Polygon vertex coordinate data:
○ ○ ○ ○ ○
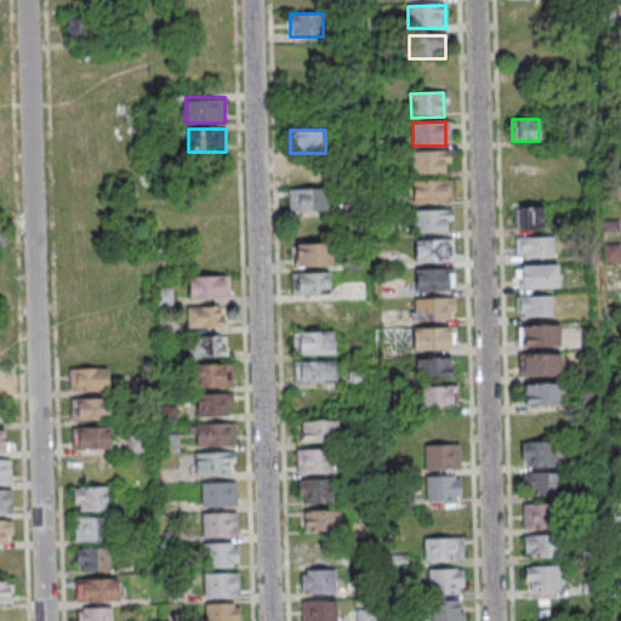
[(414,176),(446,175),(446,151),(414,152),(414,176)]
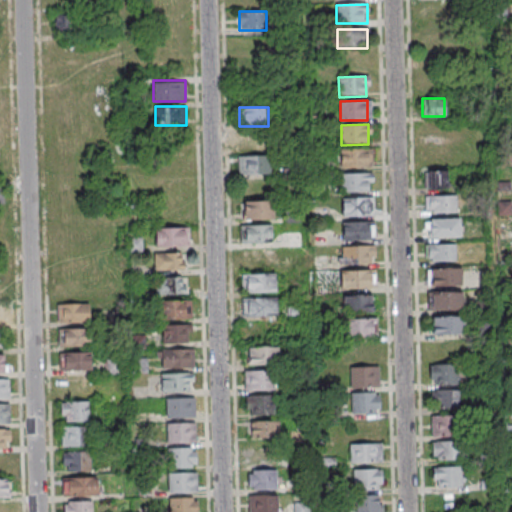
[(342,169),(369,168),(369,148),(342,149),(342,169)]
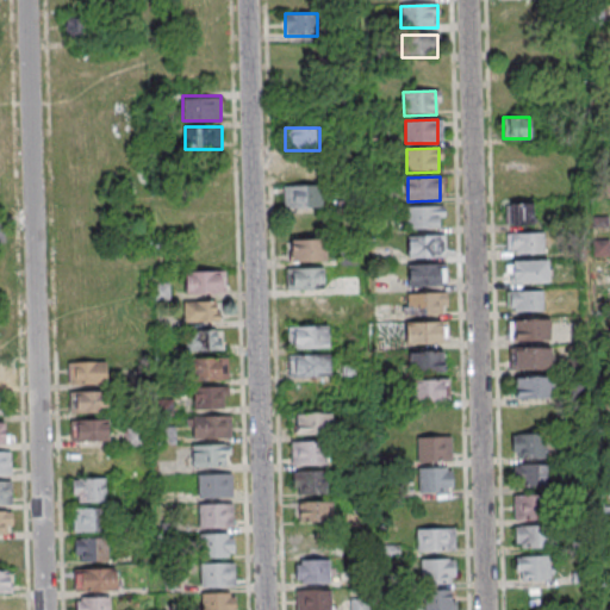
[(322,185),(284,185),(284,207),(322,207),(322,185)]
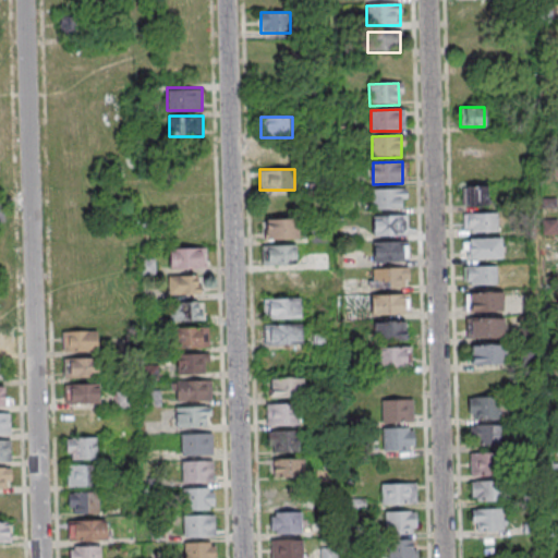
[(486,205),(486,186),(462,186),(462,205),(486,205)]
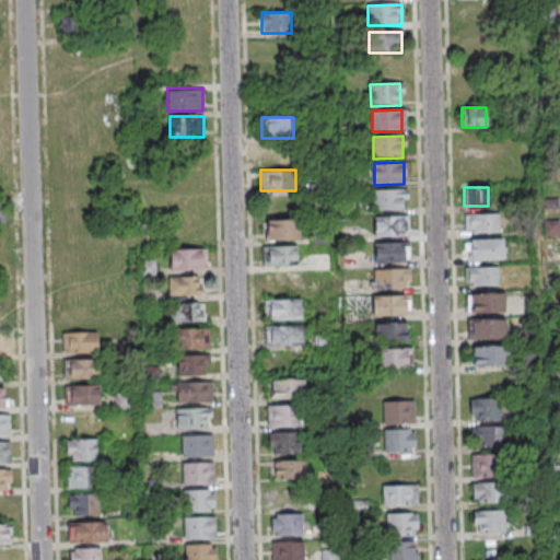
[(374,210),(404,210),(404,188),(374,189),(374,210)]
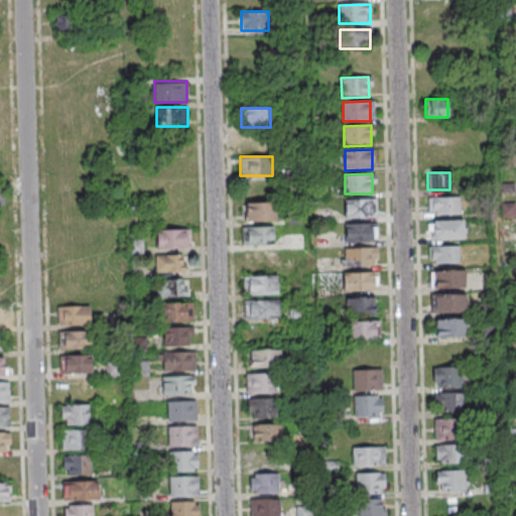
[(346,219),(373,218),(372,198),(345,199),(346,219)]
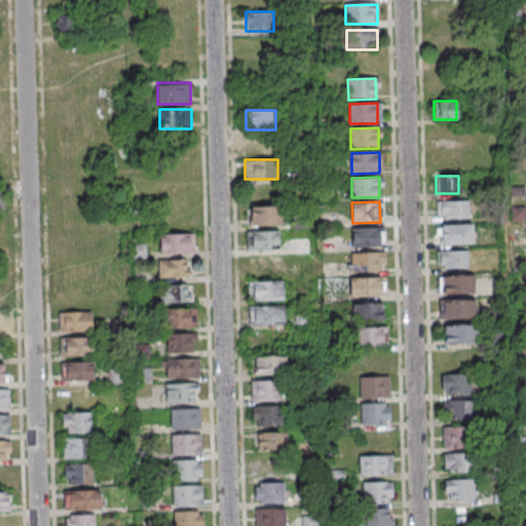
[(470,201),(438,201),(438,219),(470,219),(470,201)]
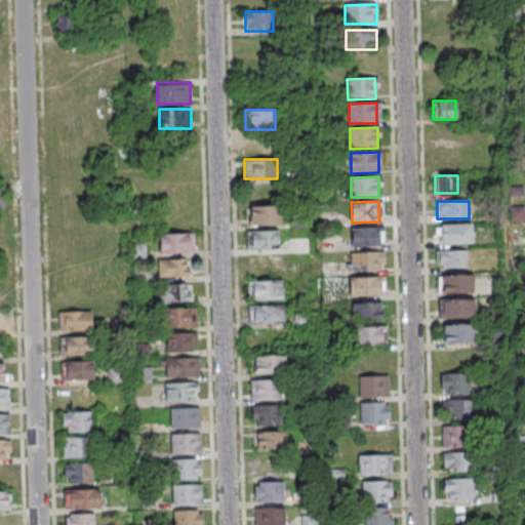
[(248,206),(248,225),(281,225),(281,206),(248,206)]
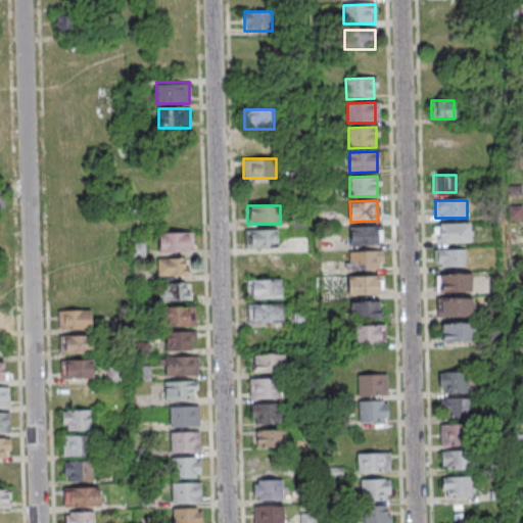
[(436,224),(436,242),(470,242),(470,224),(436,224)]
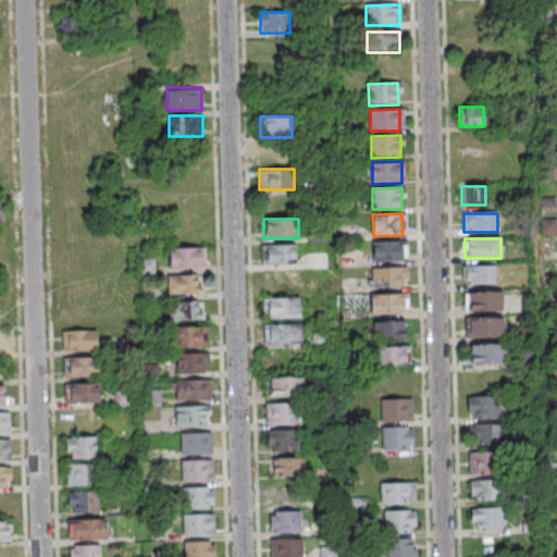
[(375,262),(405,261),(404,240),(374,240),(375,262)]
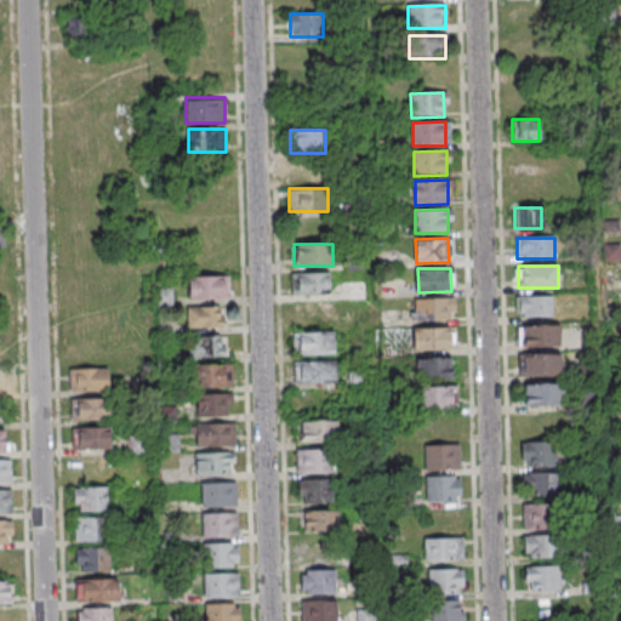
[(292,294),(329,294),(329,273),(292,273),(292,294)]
○ ○ ○ ○ ○
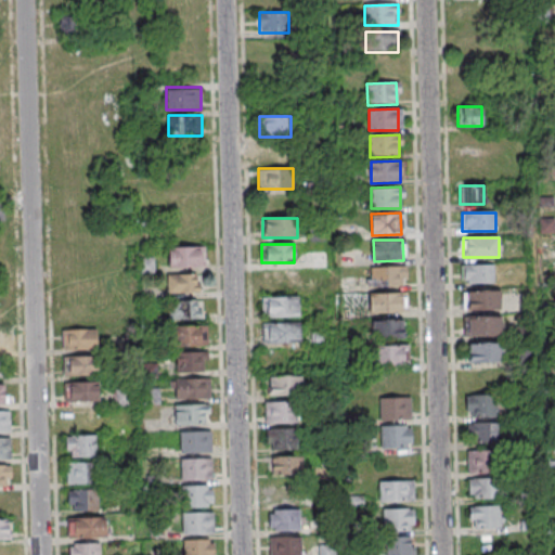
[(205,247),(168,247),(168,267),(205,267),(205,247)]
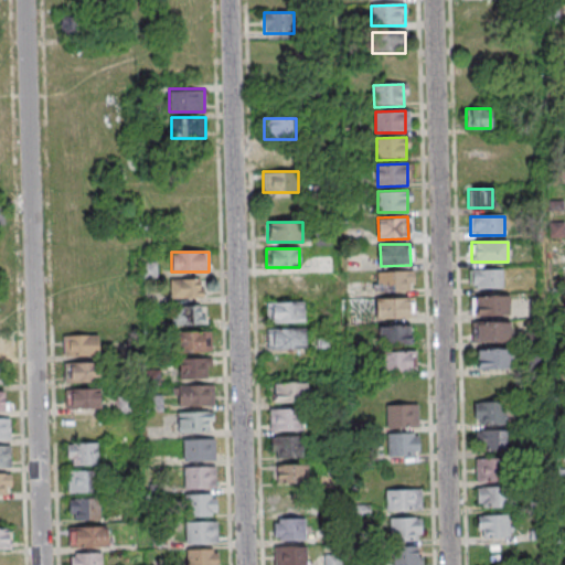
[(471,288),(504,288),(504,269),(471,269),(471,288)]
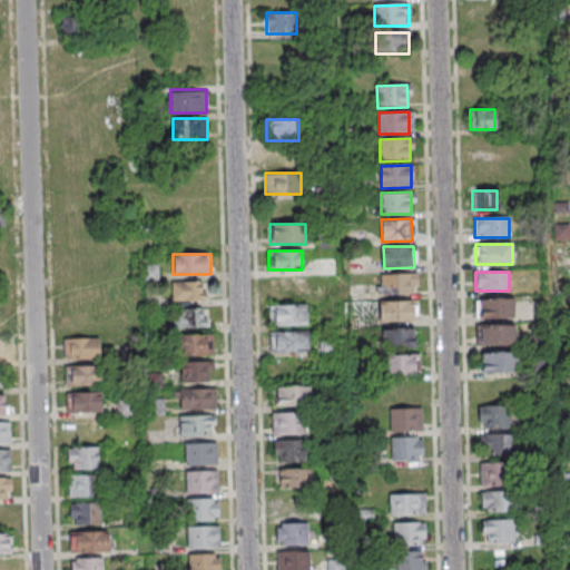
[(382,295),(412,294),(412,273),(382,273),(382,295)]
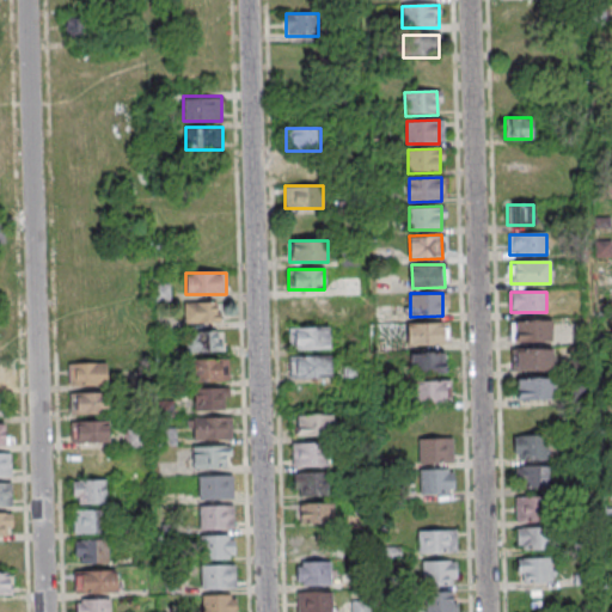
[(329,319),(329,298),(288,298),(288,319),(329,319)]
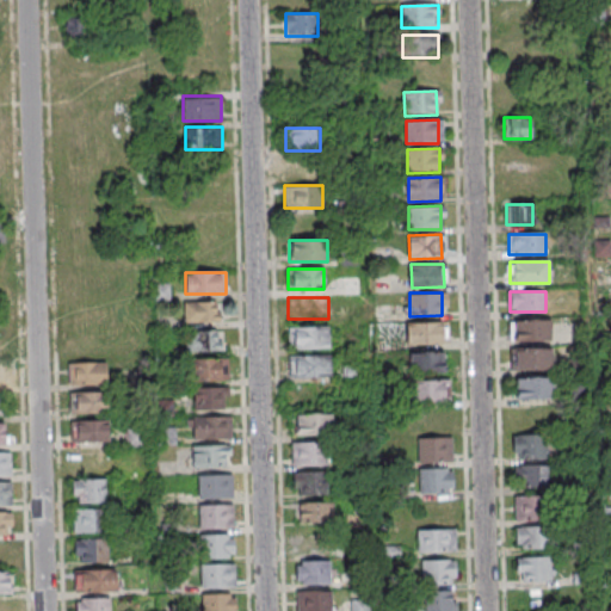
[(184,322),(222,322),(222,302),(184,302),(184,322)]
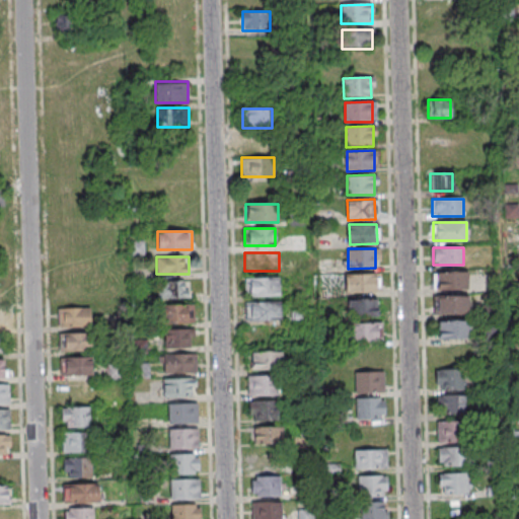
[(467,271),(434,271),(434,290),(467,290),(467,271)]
○ ○ ○ ○ ○
### ACTIVITY
Please transcribe exactly the part of the records that opens with the line containing "[(486,205),(486,186),(462,186),(462,205),(486,205)]" and closes with the line containing "[(292,294),(329,294),(329,273),(292,273),(292,294)]", both ends included, and leave out the pictures.

### COMPLETED TASK
[(486,205),(486,186),(462,186),(462,205),(486,205)]
[(374,210),(404,210),(404,188),(374,189),(374,210)]
[(346,219),(373,218),(372,198),(345,199),(346,219)]
[(470,201),(438,201),(438,219),(470,219),(470,201)]
[(248,206),(248,225),(281,225),(281,206),(248,206)]
[(436,224),(436,242),(470,242),(470,224),(436,224)]
[(375,262),(405,261),(404,240),(374,240),(375,262)]
[(292,294),(329,294),(329,273),(292,273),(292,294)]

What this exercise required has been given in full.